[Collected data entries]
--------

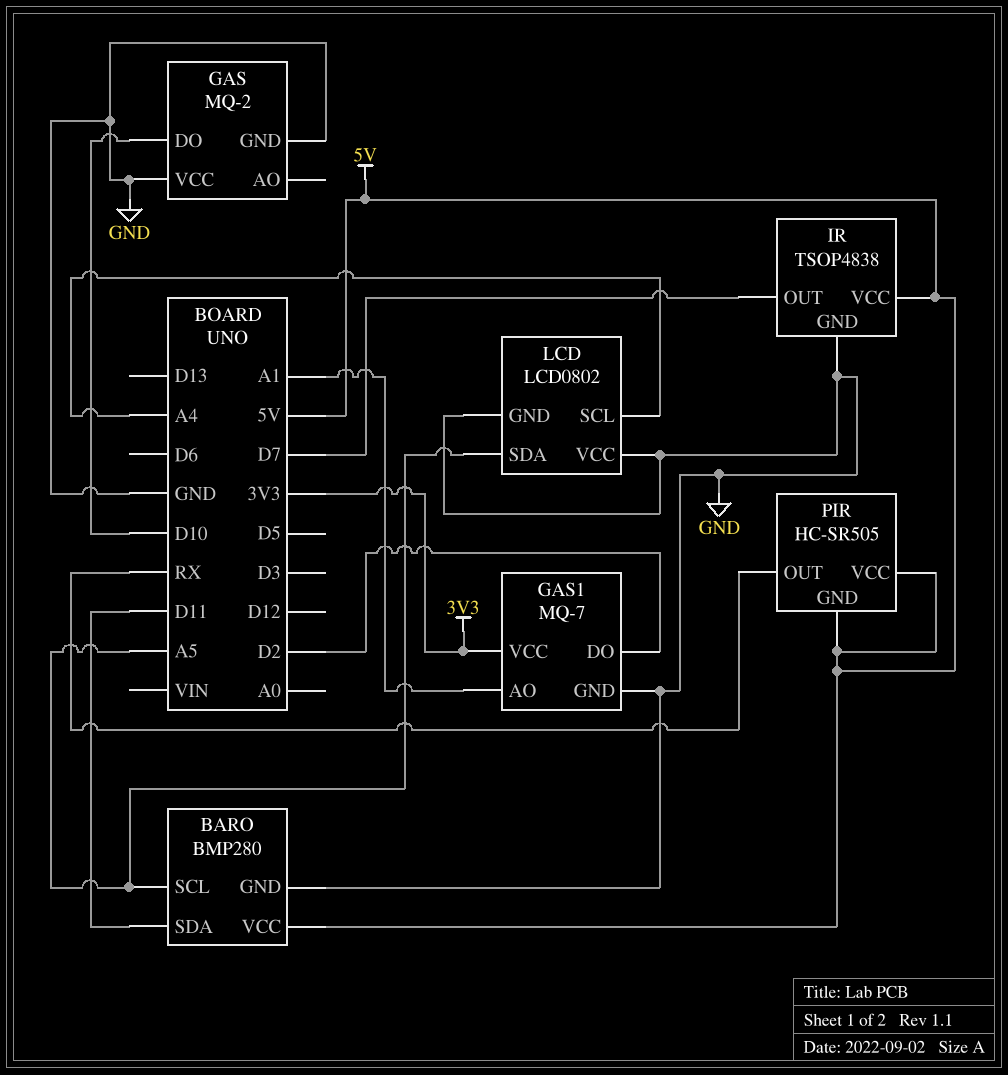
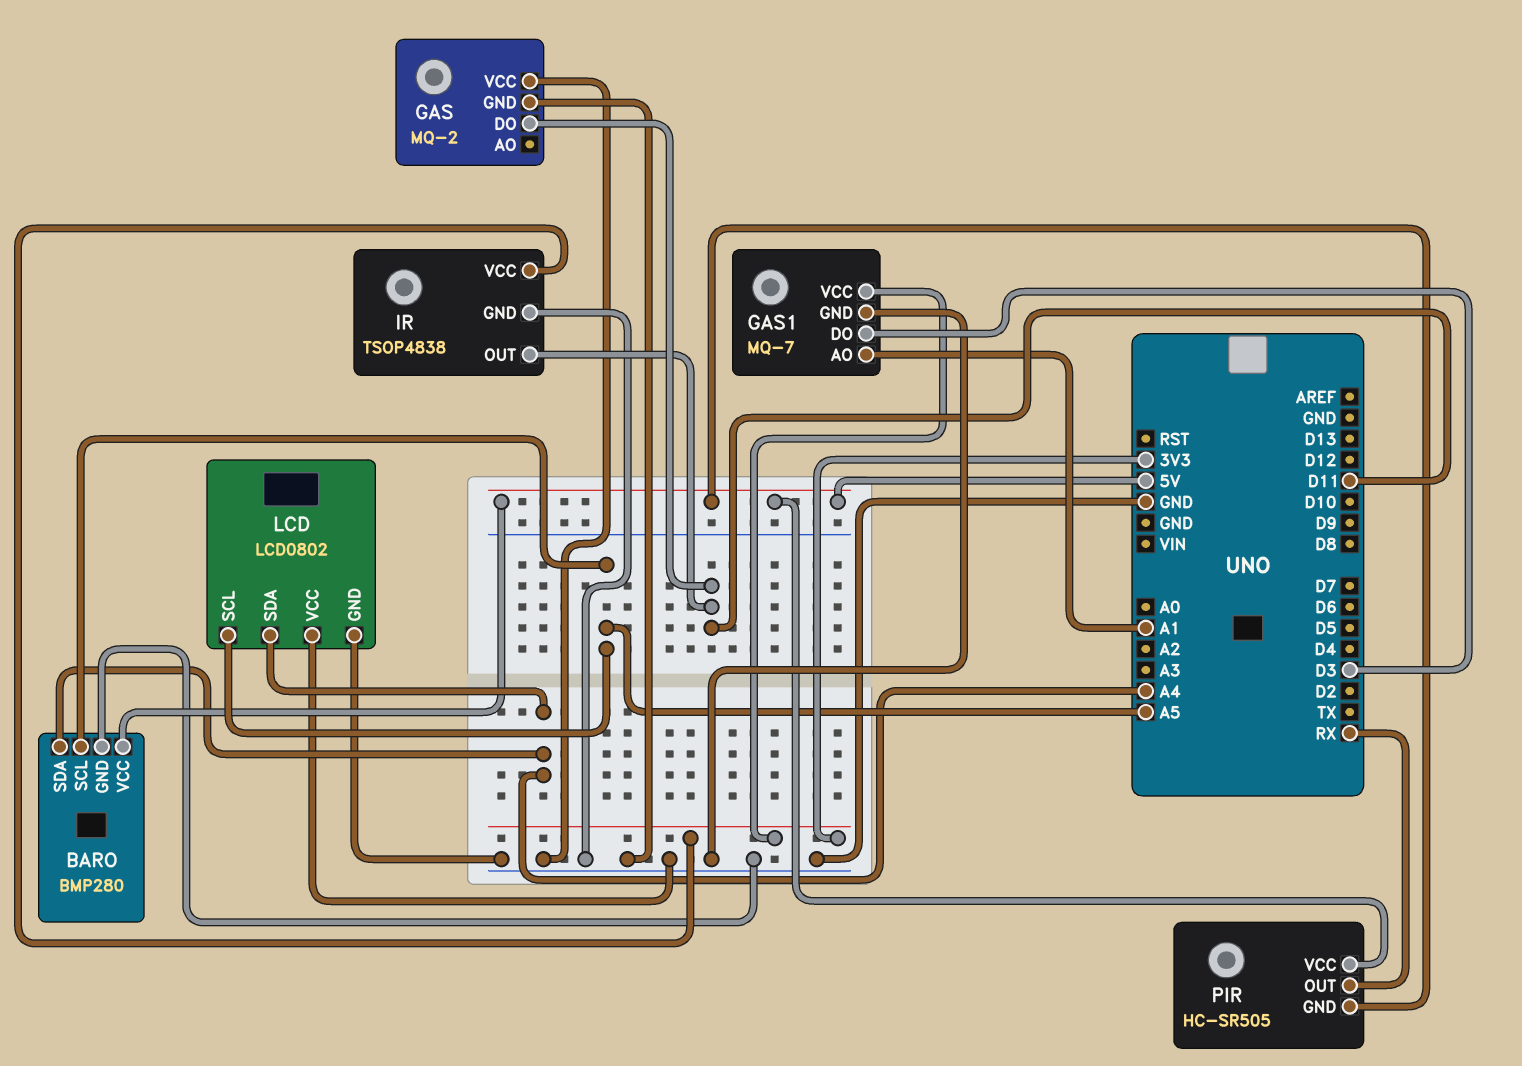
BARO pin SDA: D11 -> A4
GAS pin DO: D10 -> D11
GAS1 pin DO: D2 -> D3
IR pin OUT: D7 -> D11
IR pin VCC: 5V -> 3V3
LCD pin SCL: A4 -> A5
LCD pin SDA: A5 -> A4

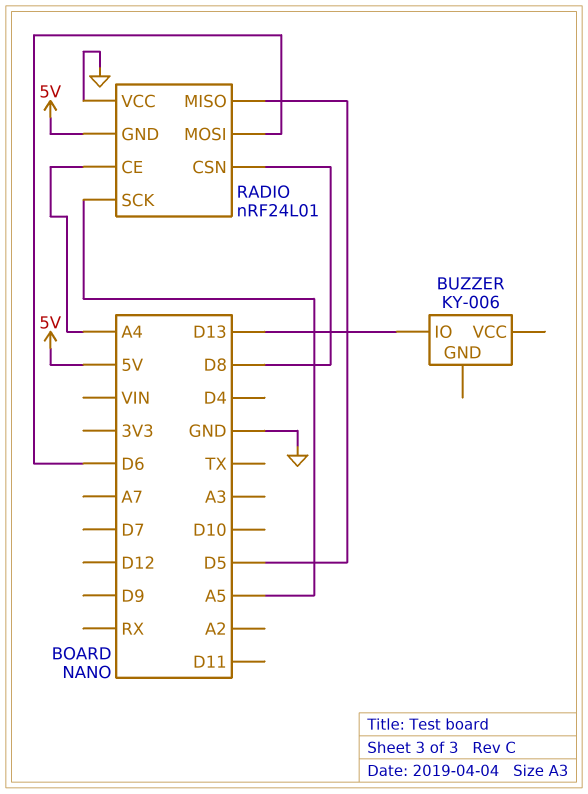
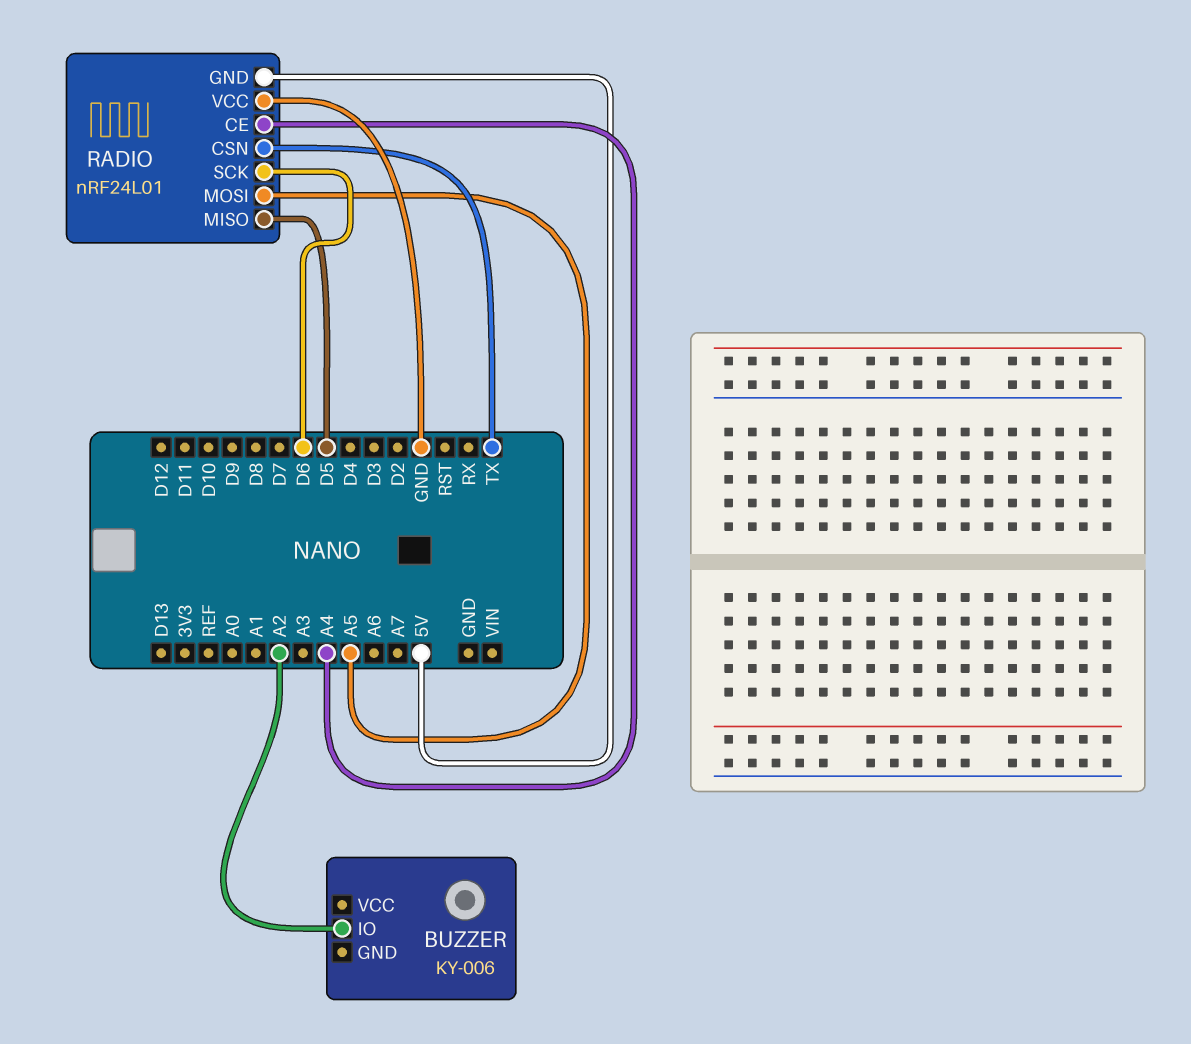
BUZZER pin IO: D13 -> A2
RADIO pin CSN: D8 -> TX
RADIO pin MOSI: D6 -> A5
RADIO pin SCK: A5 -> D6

--------

**Task directions:**
Set down the entries above again exactly, minus any image.

**Solution to this exercise:**
BARO pin SDA: D11 -> A4
GAS pin DO: D10 -> D11
GAS1 pin DO: D2 -> D3
IR pin OUT: D7 -> D11
IR pin VCC: 5V -> 3V3
LCD pin SCL: A4 -> A5
LCD pin SDA: A5 -> A4

BUZZER pin IO: D13 -> A2
RADIO pin CSN: D8 -> TX
RADIO pin MOSI: D6 -> A5
RADIO pin SCK: A5 -> D6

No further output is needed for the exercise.